▸ **Task directions**:
At the line that holds "black rectangle: moved 1", start repeating, and keep going exactly through the final line of the material; include both ends and skip the pictures.

(Beginning of Data to use)

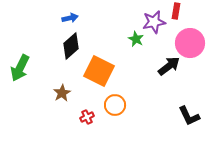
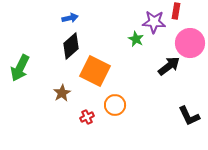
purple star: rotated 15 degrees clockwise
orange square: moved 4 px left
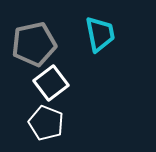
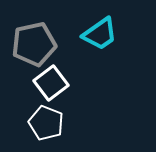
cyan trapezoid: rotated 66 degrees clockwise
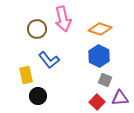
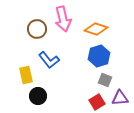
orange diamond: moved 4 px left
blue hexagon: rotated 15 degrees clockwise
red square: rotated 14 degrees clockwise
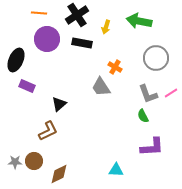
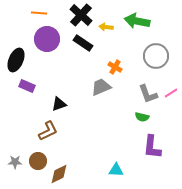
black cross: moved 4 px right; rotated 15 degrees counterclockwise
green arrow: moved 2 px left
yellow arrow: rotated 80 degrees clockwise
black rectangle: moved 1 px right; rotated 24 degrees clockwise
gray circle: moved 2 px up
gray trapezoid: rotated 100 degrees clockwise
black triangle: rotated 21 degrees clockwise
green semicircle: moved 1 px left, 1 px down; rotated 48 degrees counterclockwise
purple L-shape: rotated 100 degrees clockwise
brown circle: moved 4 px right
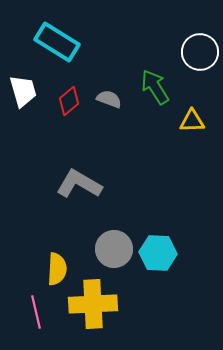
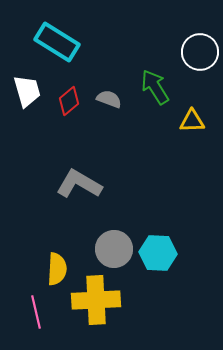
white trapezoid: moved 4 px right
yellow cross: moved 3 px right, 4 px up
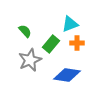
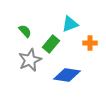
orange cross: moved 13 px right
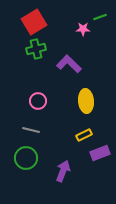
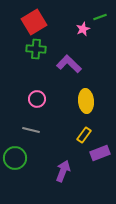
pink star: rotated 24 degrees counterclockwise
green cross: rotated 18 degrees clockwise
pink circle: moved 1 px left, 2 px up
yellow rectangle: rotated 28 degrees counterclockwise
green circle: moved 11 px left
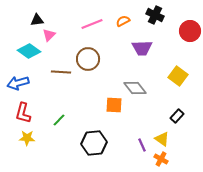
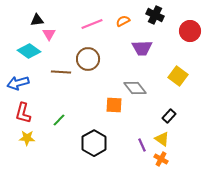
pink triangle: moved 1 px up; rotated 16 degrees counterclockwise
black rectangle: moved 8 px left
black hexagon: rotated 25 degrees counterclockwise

(End of Data to use)

▸ **Answer**:
black rectangle: moved 1 px right; rotated 24 degrees clockwise
gray circle: moved 2 px up
gray trapezoid: rotated 100 degrees clockwise
black triangle: rotated 21 degrees clockwise
green semicircle: moved 1 px left, 1 px down; rotated 48 degrees counterclockwise
purple L-shape: rotated 100 degrees clockwise
brown circle: moved 4 px right
white trapezoid: moved 4 px right
yellow cross: moved 3 px right, 4 px up
orange cross: moved 13 px right
pink star: rotated 24 degrees counterclockwise
green cross: rotated 18 degrees clockwise
pink circle: moved 1 px left, 2 px up
yellow rectangle: rotated 28 degrees counterclockwise
green circle: moved 11 px left
pink triangle: moved 1 px up; rotated 16 degrees counterclockwise
black rectangle: moved 8 px left
black hexagon: rotated 25 degrees counterclockwise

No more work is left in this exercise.